(Provided records begins)
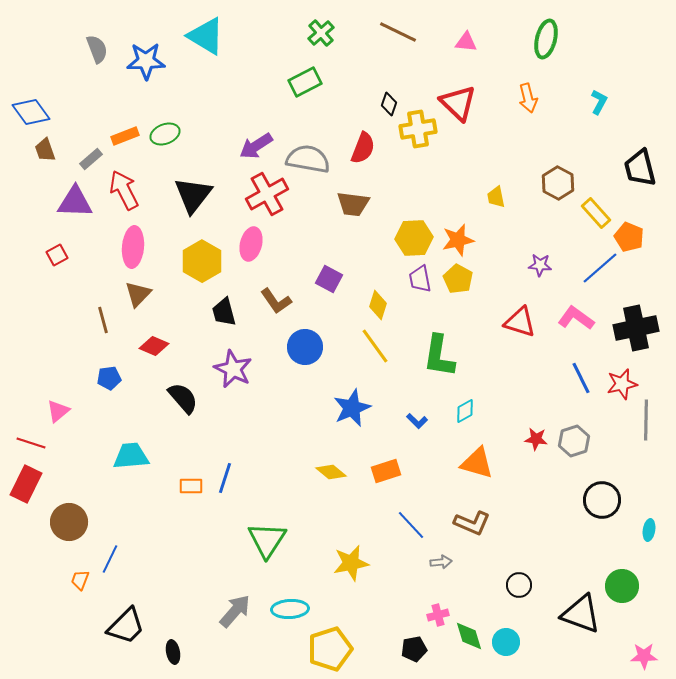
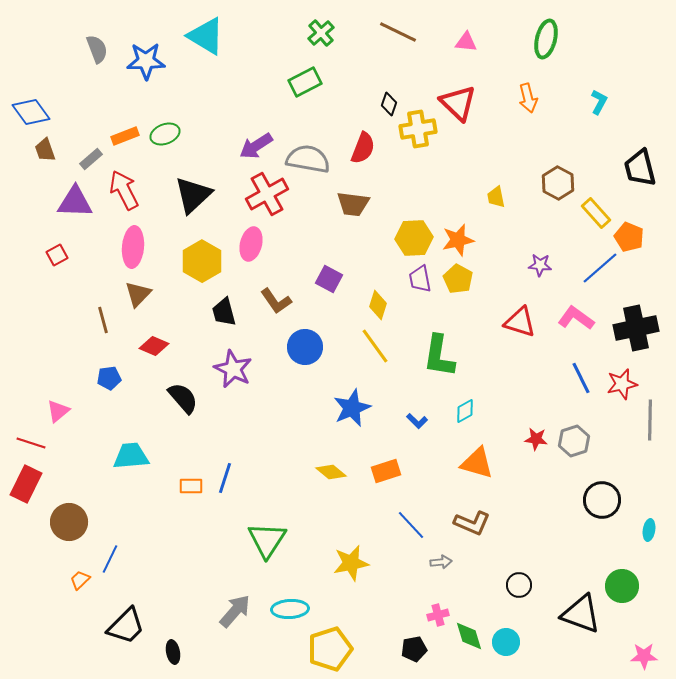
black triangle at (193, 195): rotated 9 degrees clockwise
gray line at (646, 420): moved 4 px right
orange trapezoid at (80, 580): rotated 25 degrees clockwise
(Provided records ends)
(Provided records begins)
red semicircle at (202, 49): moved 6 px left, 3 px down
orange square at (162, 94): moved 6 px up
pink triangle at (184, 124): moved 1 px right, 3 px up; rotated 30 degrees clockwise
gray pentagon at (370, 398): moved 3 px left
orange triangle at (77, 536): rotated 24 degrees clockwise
(Provided records ends)
--- Task goal ---
In the listing above, find the line with "gray line at (646, 420): moved 4 px right" and the line with "orange trapezoid at", then print exactly those lines and every line between them.

--- Response to the task ---
gray line at (646, 420): moved 4 px right
orange trapezoid at (80, 580): rotated 25 degrees clockwise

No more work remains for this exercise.